_DATA TO USE:_
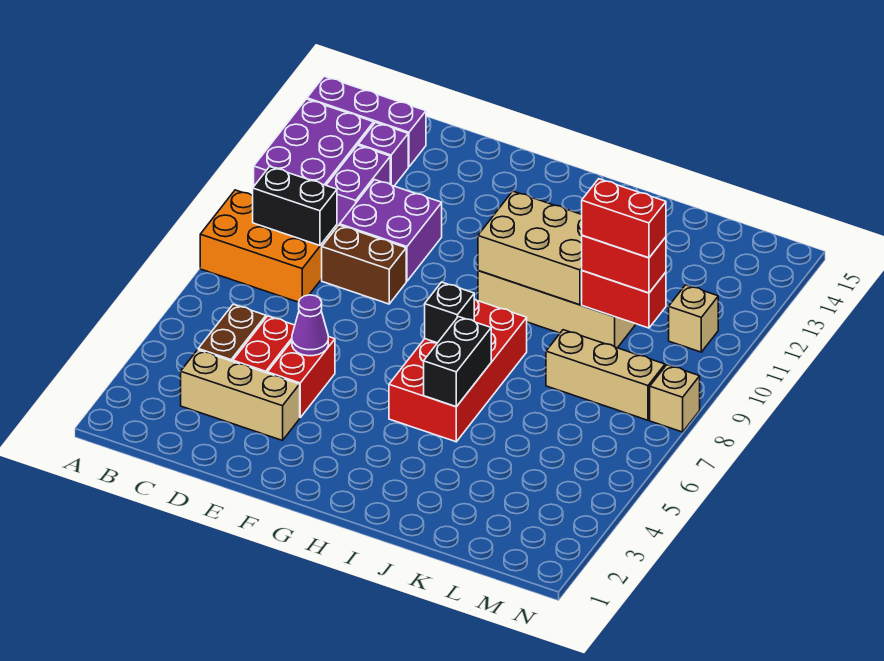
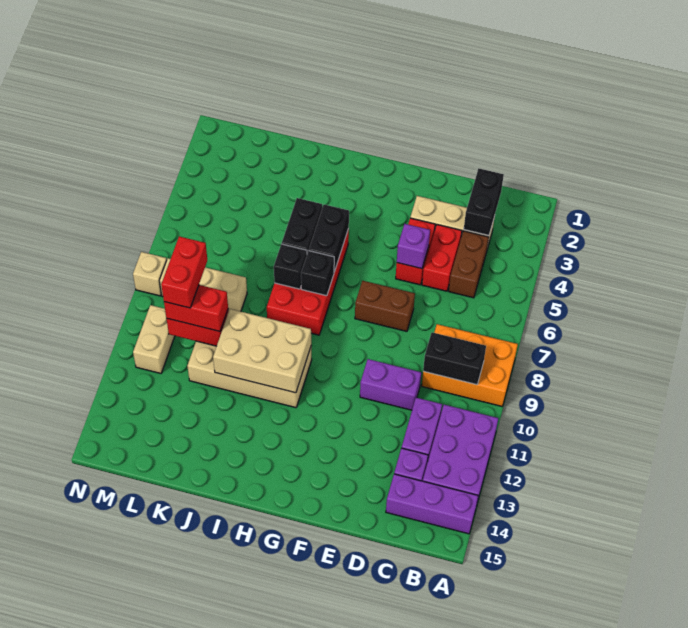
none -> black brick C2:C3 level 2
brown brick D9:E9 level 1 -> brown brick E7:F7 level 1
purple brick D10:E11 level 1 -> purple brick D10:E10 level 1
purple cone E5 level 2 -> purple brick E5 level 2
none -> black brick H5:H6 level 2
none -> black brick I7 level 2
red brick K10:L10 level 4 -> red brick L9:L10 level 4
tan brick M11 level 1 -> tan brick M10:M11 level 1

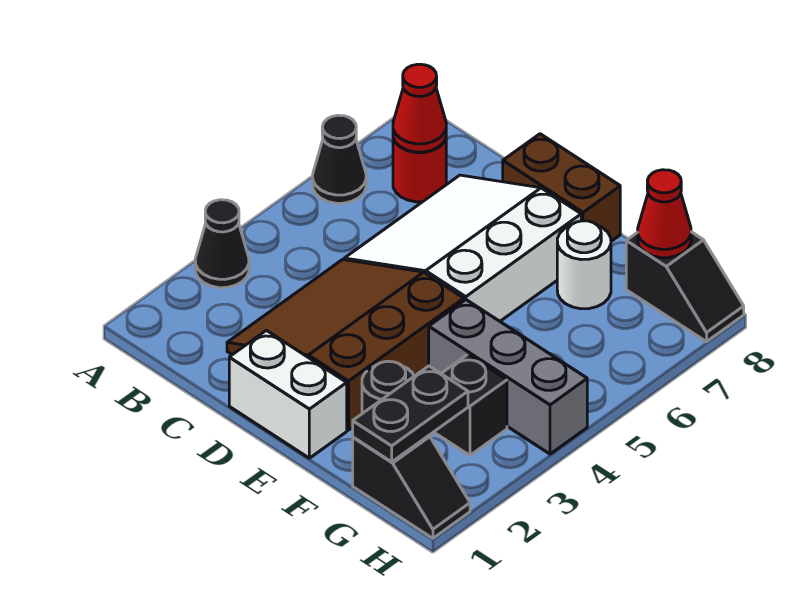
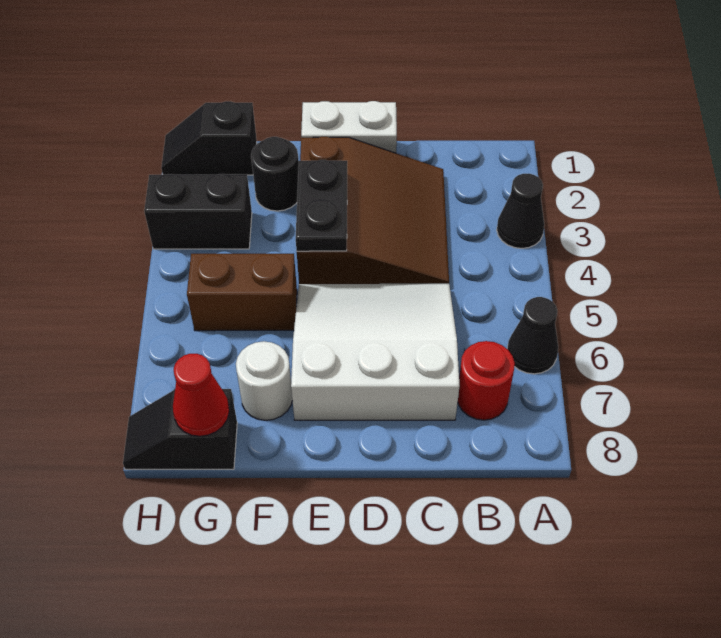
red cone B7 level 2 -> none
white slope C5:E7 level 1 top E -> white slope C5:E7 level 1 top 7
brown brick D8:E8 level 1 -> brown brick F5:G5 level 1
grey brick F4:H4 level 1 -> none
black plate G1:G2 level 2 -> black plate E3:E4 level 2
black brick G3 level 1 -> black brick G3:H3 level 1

* * *

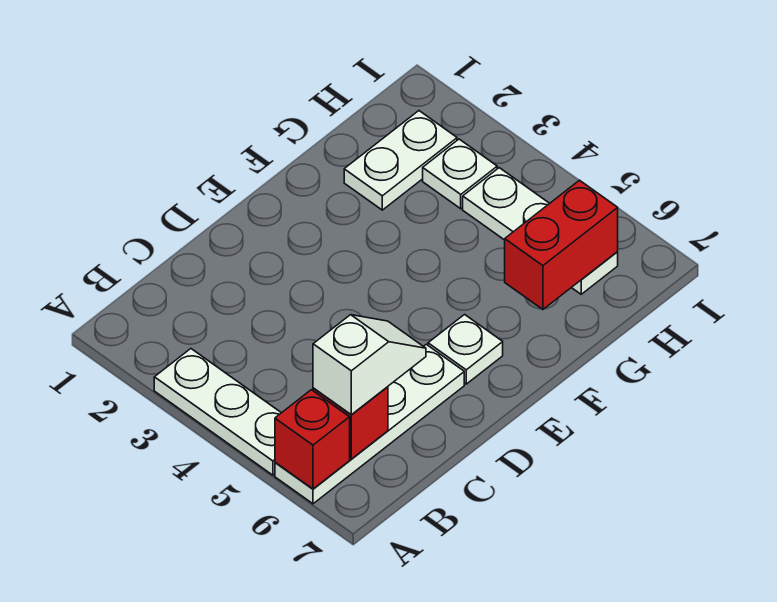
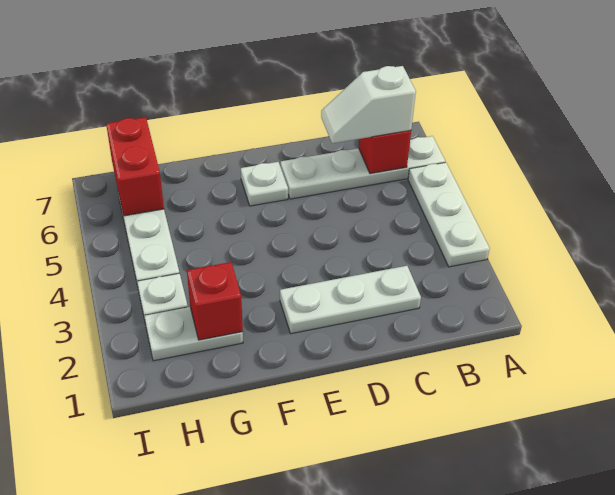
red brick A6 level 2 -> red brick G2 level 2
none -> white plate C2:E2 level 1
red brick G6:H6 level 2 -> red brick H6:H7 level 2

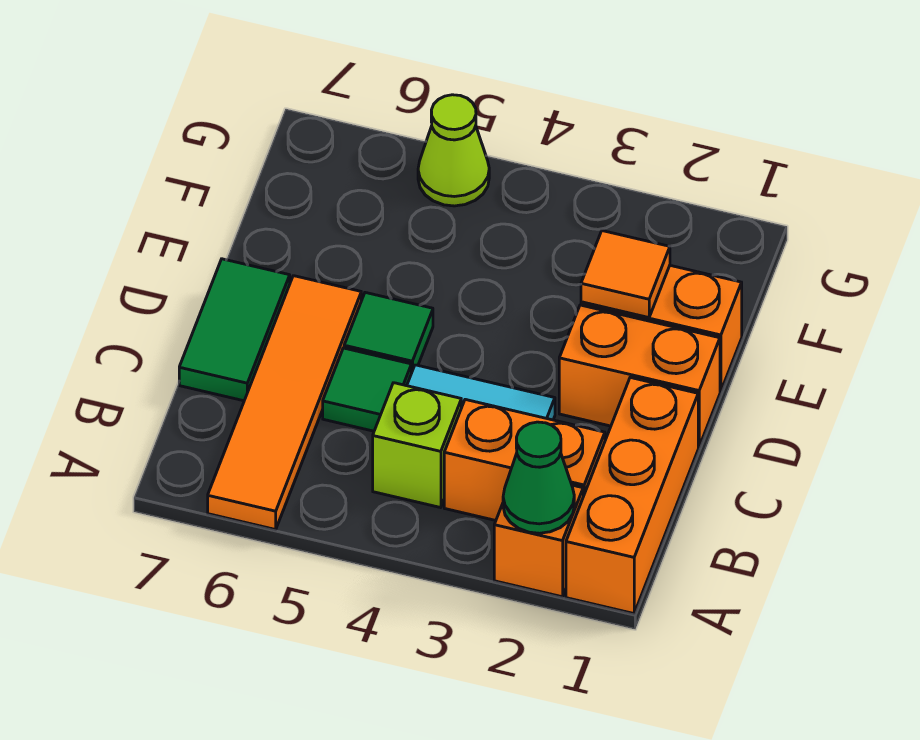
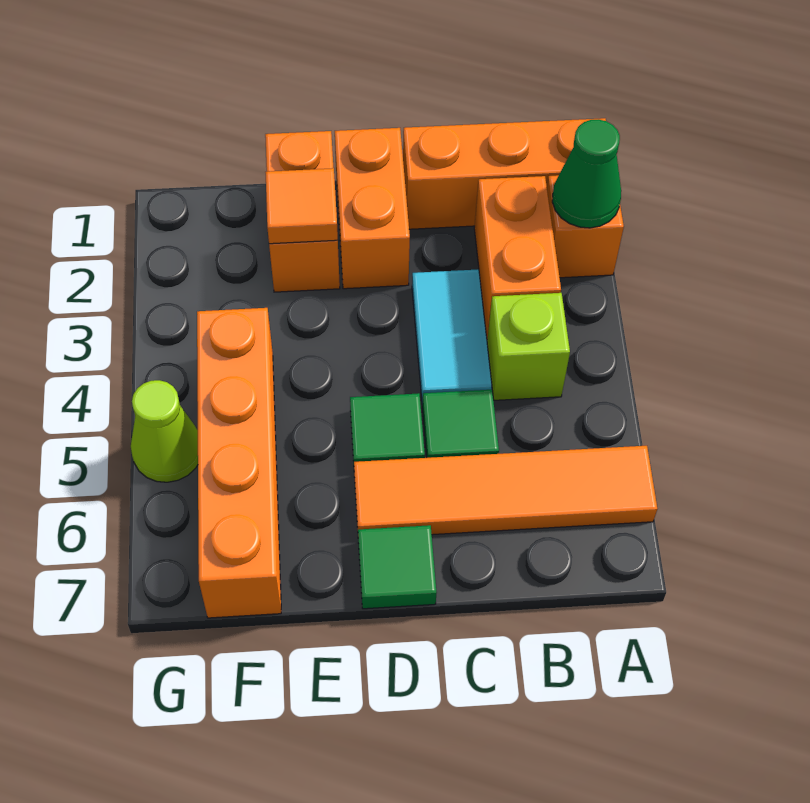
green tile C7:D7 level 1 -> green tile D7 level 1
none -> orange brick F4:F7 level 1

_WORK TO BE COMPLETED:_ Start with the line with "none -> white plate C2:E2 level 1" in the listing above and stop after the line with "none -> orange brick F4:F7 level 1". Write out exactly the lines in that stretch and no others, without pictures.

_TASK ANSWER:_
none -> white plate C2:E2 level 1
red brick G6:H6 level 2 -> red brick H6:H7 level 2

green tile C7:D7 level 1 -> green tile D7 level 1
none -> orange brick F4:F7 level 1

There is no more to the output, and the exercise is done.